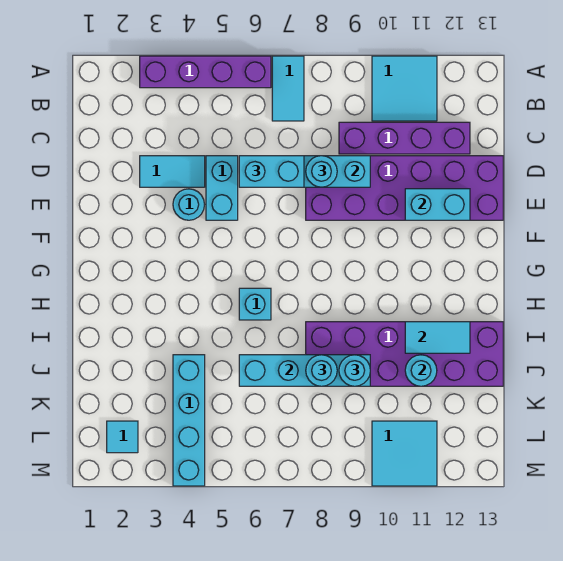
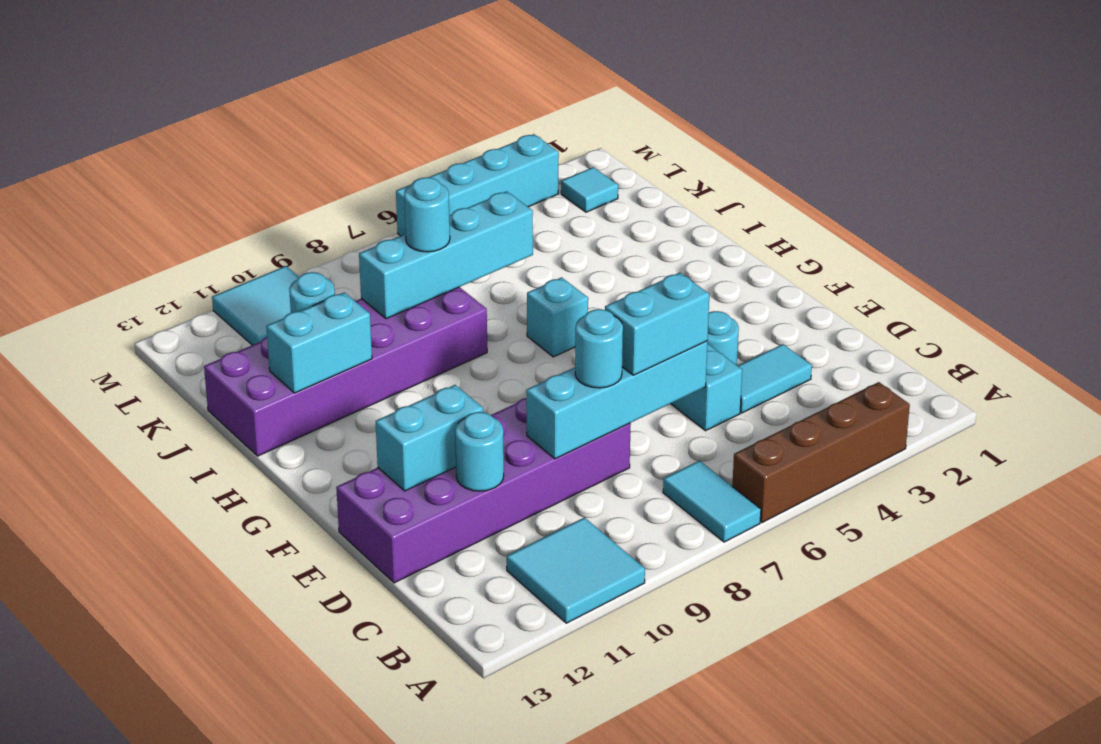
purple brick A3:A6 level 1 -> brown brick A3:A6 level 1
purple brick C9:C12 level 1 -> none
cyan tile I11:I12 level 2 -> cyan brick I11:I12 level 2
cyan brick J4:M4 level 1 -> cyan brick M3:M6 level 1
cyan round brick J9 level 3 -> cyan round brick D11 level 2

# # # # # # #

:: Work to complete ::
Could you report how many lines of the listing above hold "cyan"? Only the number is needed.

:: Written solution ::
3